╭─ STORED DATA

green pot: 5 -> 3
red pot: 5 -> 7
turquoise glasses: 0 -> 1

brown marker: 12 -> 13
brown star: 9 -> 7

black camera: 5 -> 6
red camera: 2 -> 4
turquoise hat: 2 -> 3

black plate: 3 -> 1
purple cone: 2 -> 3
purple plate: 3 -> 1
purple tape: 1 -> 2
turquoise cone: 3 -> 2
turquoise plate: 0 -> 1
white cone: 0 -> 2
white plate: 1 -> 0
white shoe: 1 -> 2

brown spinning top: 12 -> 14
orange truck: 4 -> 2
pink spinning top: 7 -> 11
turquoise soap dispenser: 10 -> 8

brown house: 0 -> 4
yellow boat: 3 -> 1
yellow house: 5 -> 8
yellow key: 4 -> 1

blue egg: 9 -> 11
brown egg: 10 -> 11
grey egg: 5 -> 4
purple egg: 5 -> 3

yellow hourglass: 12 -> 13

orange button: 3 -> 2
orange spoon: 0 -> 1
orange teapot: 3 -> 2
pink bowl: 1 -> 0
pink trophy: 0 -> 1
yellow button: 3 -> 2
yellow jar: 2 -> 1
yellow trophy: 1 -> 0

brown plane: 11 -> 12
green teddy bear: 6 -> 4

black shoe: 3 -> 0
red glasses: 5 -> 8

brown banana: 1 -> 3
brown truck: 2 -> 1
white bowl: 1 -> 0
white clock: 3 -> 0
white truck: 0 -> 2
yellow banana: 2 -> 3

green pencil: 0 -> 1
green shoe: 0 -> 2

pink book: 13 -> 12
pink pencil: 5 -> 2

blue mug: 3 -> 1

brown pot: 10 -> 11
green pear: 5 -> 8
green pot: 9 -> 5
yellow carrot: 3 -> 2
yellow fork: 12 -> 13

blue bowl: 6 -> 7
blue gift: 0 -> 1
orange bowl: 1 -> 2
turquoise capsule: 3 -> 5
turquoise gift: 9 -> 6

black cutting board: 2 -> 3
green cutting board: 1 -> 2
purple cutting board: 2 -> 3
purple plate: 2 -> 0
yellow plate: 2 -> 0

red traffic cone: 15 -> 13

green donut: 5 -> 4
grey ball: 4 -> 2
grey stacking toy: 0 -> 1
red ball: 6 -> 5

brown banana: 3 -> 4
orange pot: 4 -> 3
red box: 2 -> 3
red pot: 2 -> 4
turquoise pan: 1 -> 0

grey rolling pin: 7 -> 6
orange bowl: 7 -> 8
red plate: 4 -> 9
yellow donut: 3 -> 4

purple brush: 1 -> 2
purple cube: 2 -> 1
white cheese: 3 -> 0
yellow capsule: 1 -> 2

╰─

PROBLEM REQUIREMENTS:
All records are to be retyped precisely.

RESULT OF THIS TASK:
green pot: 5 -> 3
red pot: 5 -> 7
turquoise glasses: 0 -> 1

brown marker: 12 -> 13
brown star: 9 -> 7

black camera: 5 -> 6
red camera: 2 -> 4
turquoise hat: 2 -> 3

black plate: 3 -> 1
purple cone: 2 -> 3
purple plate: 3 -> 1
purple tape: 1 -> 2
turquoise cone: 3 -> 2
turquoise plate: 0 -> 1
white cone: 0 -> 2
white plate: 1 -> 0
white shoe: 1 -> 2

brown spinning top: 12 -> 14
orange truck: 4 -> 2
pink spinning top: 7 -> 11
turquoise soap dispenser: 10 -> 8

brown house: 0 -> 4
yellow boat: 3 -> 1
yellow house: 5 -> 8
yellow key: 4 -> 1

blue egg: 9 -> 11
brown egg: 10 -> 11
grey egg: 5 -> 4
purple egg: 5 -> 3

yellow hourglass: 12 -> 13

orange button: 3 -> 2
orange spoon: 0 -> 1
orange teapot: 3 -> 2
pink bowl: 1 -> 0
pink trophy: 0 -> 1
yellow button: 3 -> 2
yellow jar: 2 -> 1
yellow trophy: 1 -> 0

brown plane: 11 -> 12
green teddy bear: 6 -> 4

black shoe: 3 -> 0
red glasses: 5 -> 8

brown banana: 1 -> 3
brown truck: 2 -> 1
white bowl: 1 -> 0
white clock: 3 -> 0
white truck: 0 -> 2
yellow banana: 2 -> 3

green pencil: 0 -> 1
green shoe: 0 -> 2

pink book: 13 -> 12
pink pencil: 5 -> 2

blue mug: 3 -> 1

brown pot: 10 -> 11
green pear: 5 -> 8
green pot: 9 -> 5
yellow carrot: 3 -> 2
yellow fork: 12 -> 13

blue bowl: 6 -> 7
blue gift: 0 -> 1
orange bowl: 1 -> 2
turquoise capsule: 3 -> 5
turquoise gift: 9 -> 6

black cutting board: 2 -> 3
green cutting board: 1 -> 2
purple cutting board: 2 -> 3
purple plate: 2 -> 0
yellow plate: 2 -> 0

red traffic cone: 15 -> 13

green donut: 5 -> 4
grey ball: 4 -> 2
grey stacking toy: 0 -> 1
red ball: 6 -> 5

brown banana: 3 -> 4
orange pot: 4 -> 3
red box: 2 -> 3
red pot: 2 -> 4
turquoise pan: 1 -> 0

grey rolling pin: 7 -> 6
orange bowl: 7 -> 8
red plate: 4 -> 9
yellow donut: 3 -> 4

purple brush: 1 -> 2
purple cube: 2 -> 1
white cheese: 3 -> 0
yellow capsule: 1 -> 2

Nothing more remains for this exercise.